Change every "matte black phone" to "glossy black phone" in the lines running from the one containing "Question: Can you" down to the one containing "(B) (502, 528)", and write out only those lines with nothing else altered.

[[ Entries supplied open ]]

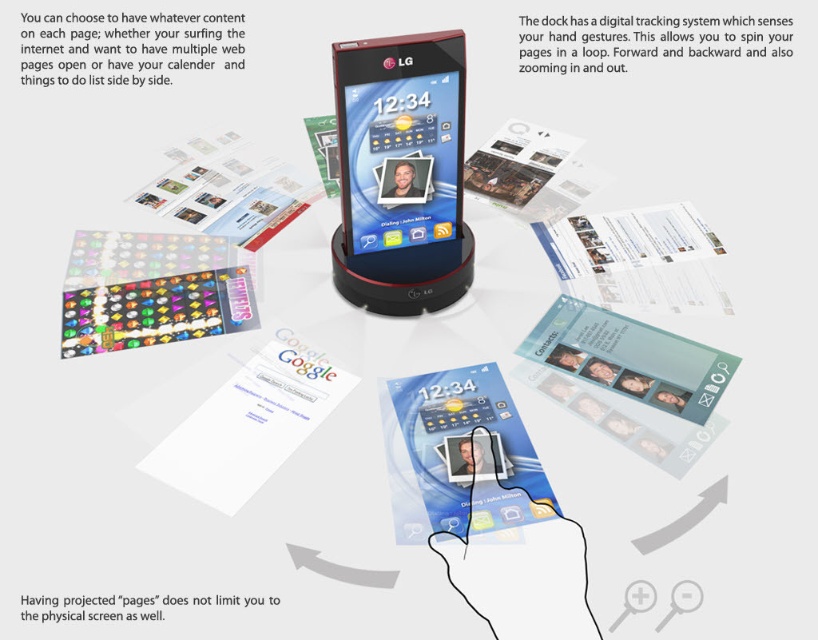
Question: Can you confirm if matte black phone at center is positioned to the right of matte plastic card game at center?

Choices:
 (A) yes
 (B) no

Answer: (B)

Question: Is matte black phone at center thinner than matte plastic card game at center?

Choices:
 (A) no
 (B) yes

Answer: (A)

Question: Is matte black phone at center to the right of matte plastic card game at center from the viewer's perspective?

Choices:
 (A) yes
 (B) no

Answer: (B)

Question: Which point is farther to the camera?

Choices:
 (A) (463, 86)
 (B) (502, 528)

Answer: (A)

[[ Entries supplied closed ]]
[[ Entries supplied open ]]

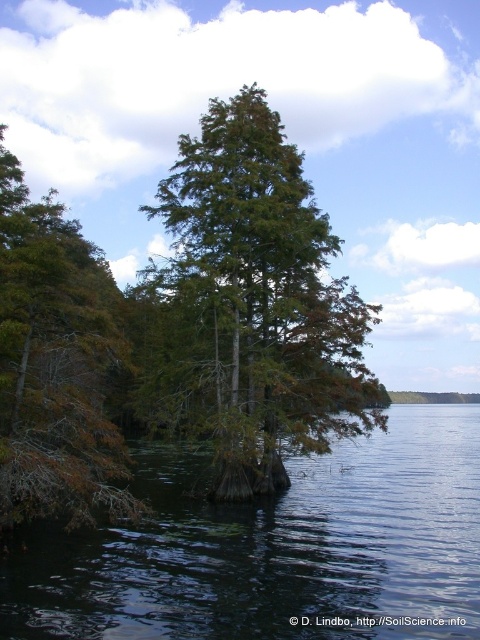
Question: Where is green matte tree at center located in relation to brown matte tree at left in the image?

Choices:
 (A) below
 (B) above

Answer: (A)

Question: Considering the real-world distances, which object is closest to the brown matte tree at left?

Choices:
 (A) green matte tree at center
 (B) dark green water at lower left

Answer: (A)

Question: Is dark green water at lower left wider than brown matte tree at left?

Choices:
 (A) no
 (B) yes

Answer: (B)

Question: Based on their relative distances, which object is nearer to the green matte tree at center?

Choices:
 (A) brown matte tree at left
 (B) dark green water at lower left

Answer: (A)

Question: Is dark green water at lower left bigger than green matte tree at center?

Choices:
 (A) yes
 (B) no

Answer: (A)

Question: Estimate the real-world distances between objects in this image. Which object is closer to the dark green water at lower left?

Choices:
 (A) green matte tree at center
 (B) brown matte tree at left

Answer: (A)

[[ Entries supplied closed ]]

Exercise response:
Question: Can you confirm if glossy black phone at center is positioned to the right of matte plastic card game at center?

Choices:
 (A) yes
 (B) no

Answer: (B)

Question: Is glossy black phone at center thinner than matte plastic card game at center?

Choices:
 (A) no
 (B) yes

Answer: (A)

Question: Is glossy black phone at center to the right of matte plastic card game at center from the viewer's perspective?

Choices:
 (A) yes
 (B) no

Answer: (B)

Question: Which point is farther to the camera?

Choices:
 (A) (463, 86)
 (B) (502, 528)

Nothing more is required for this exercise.